Prompt. From the records below, copy each line in which the string "purple" occurs.

Given records.
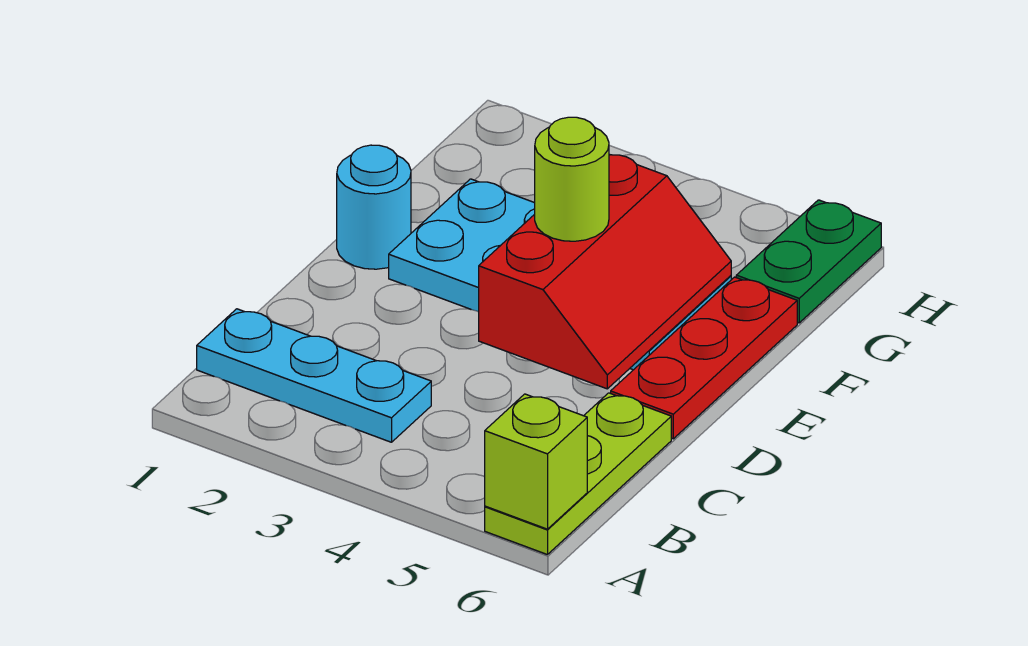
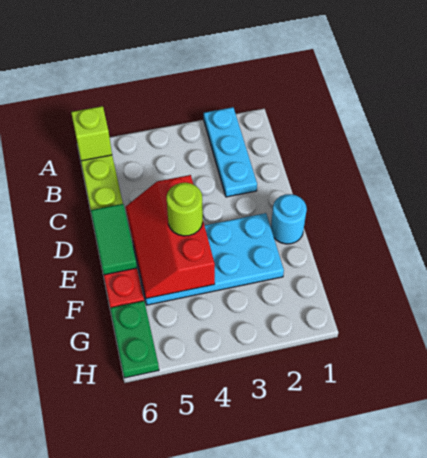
cyan plate B1:B3 level 1 -> cyan plate A2:C2 level 1
none -> green tile D6:E6 level 2

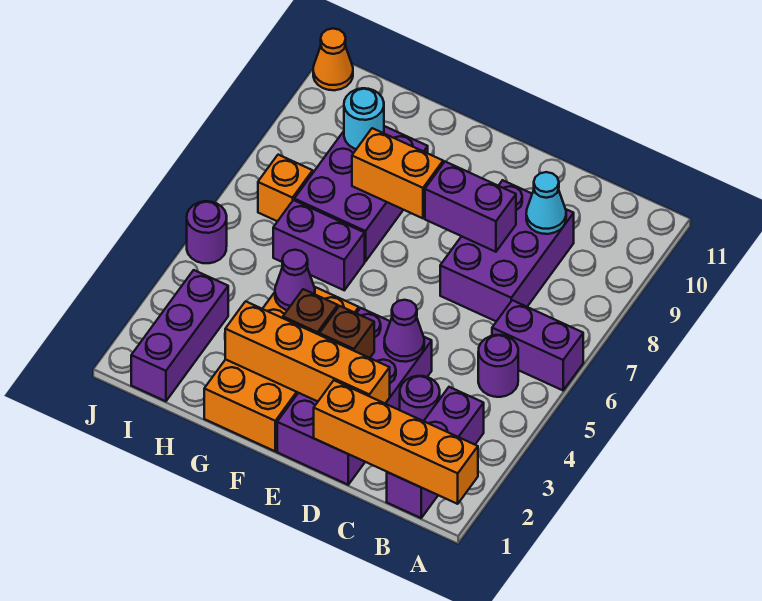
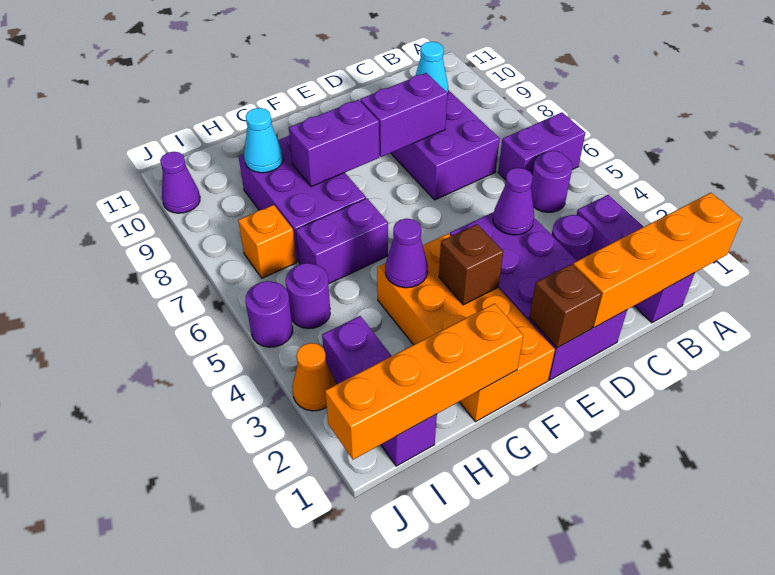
orange brick D2:G2 level 2 -> orange brick G1:J1 level 2
brown brick E3 level 2 -> brown brick E1 level 2
orange brick F8:G8 level 2 -> purple brick F8:G8 level 2
cyan round brick H9 level 2 -> cyan cone H9 level 2
none -> purple round brick I5 level 1
none -> purple cone J10 level 1
orange cone J11 level 1 -> orange cone J3 level 1

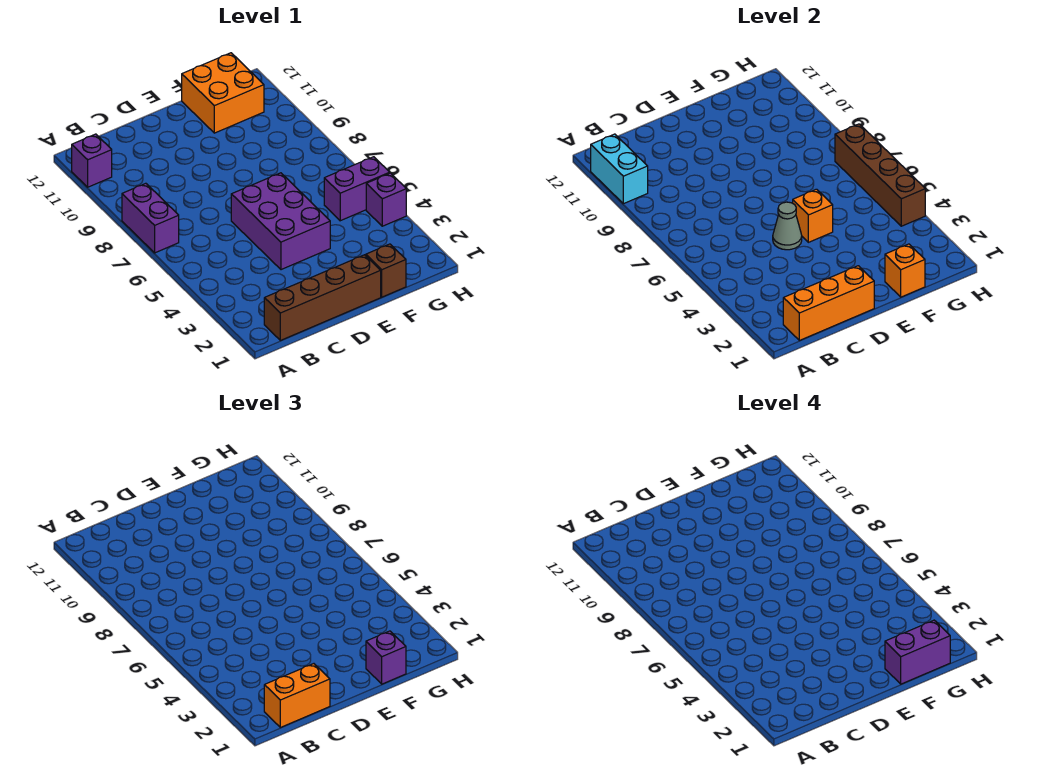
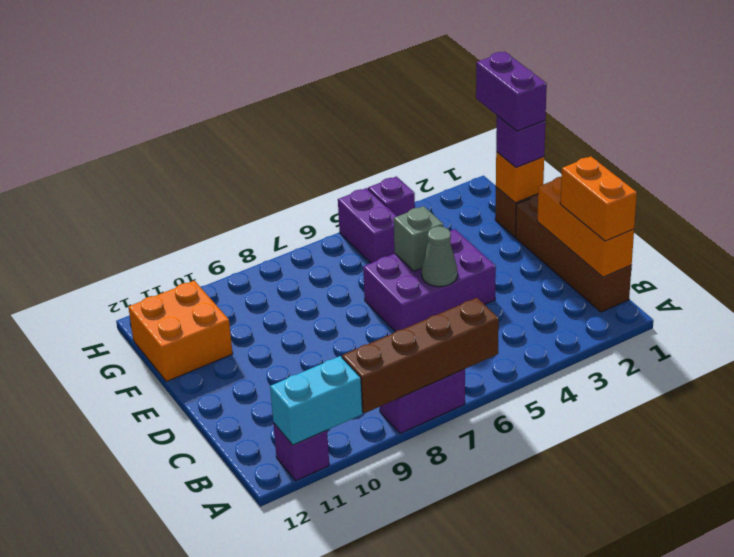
orange brick E5 level 2 -> grey brick E5 level 2
brown brick H4:H7 level 2 -> brown brick A6:A9 level 2

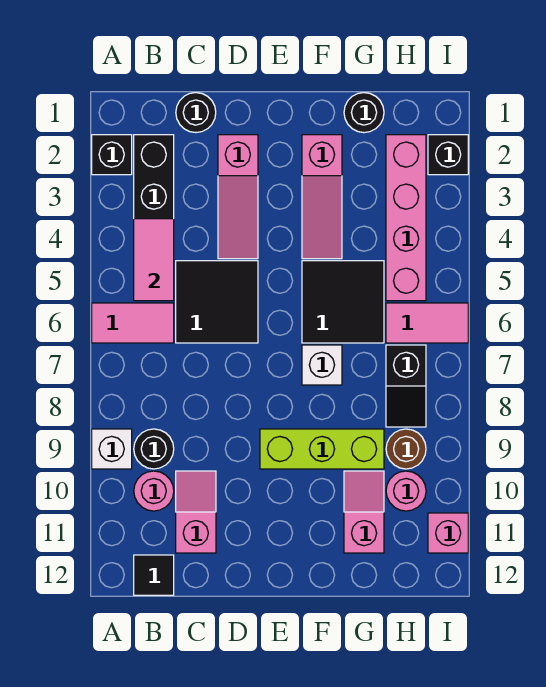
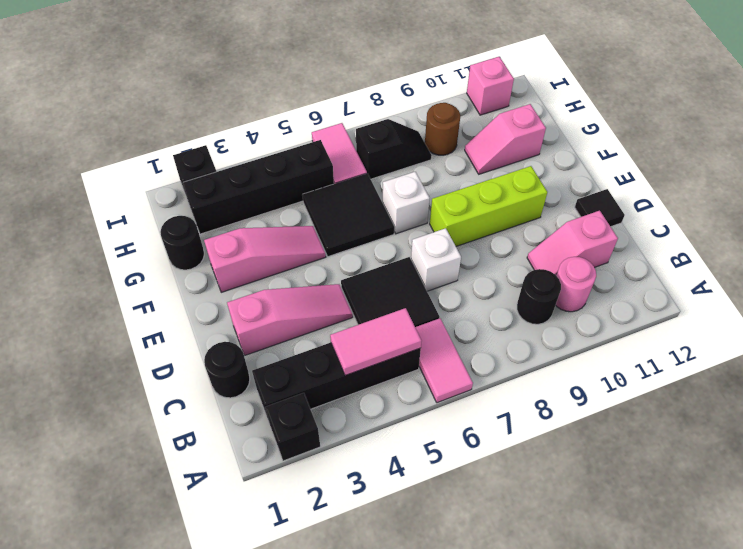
white brick A9 level 1 -> white brick D7 level 1
black tile B12 level 1 -> black tile D12 level 1
lime brick E9:G9 level 1 -> lime brick E8:E10 level 1
pink brick H2:H5 level 1 -> black brick H2:H5 level 1
pink round brick H10 level 1 -> none

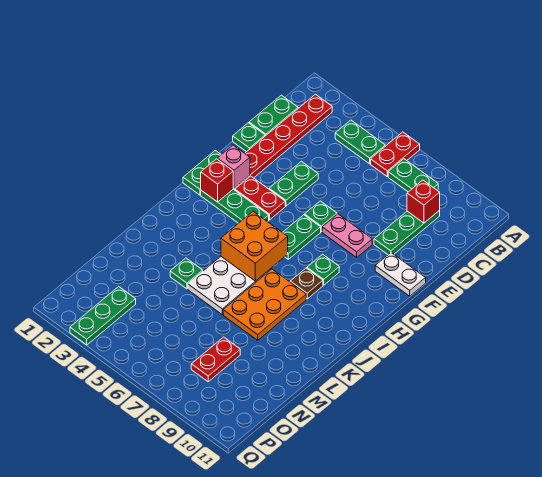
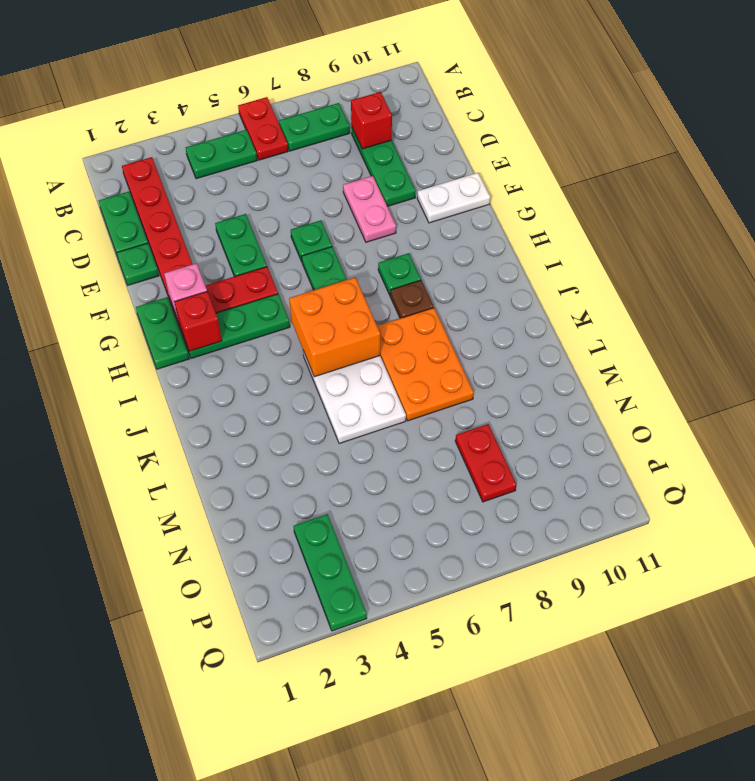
pink plate F7:F8 level 1 -> pink plate E8:F8 level 1
green plate L4 level 1 -> none

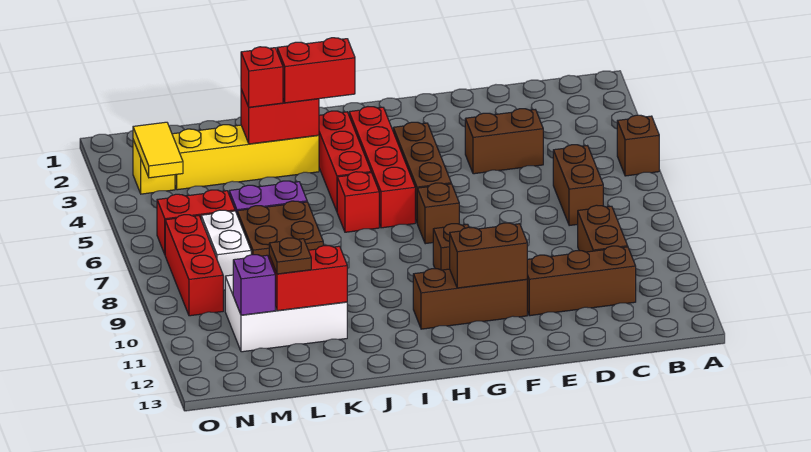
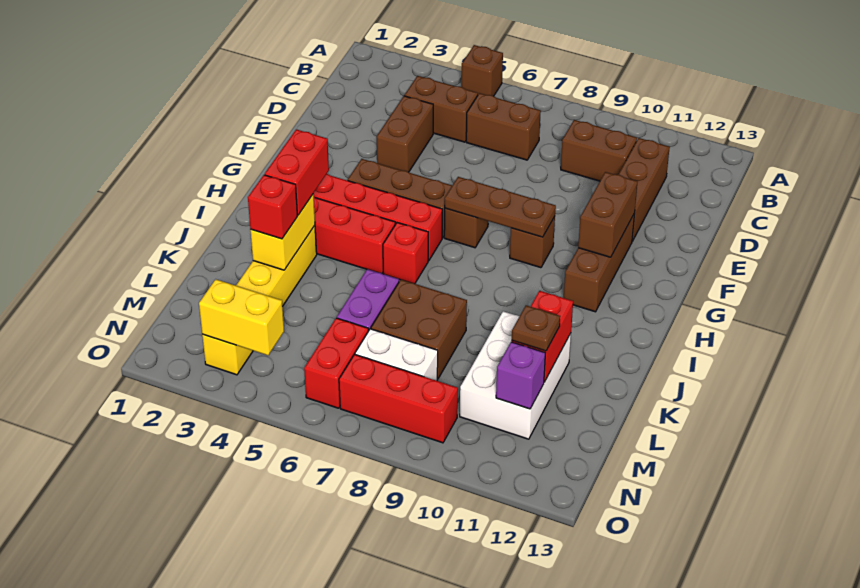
none -> brown brick C4:C5 level 1
none -> brown plate G7:G9 level 2
red brick J3:K3 level 2 -> yellow brick J3:K3 level 2
yellow tile N3:N4 level 2 -> yellow brick N3:N4 level 2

Problem solution.
orange brick F8:G8 level 2 -> purple brick F8:G8 level 2
none -> purple round brick I5 level 1
none -> purple cone J10 level 1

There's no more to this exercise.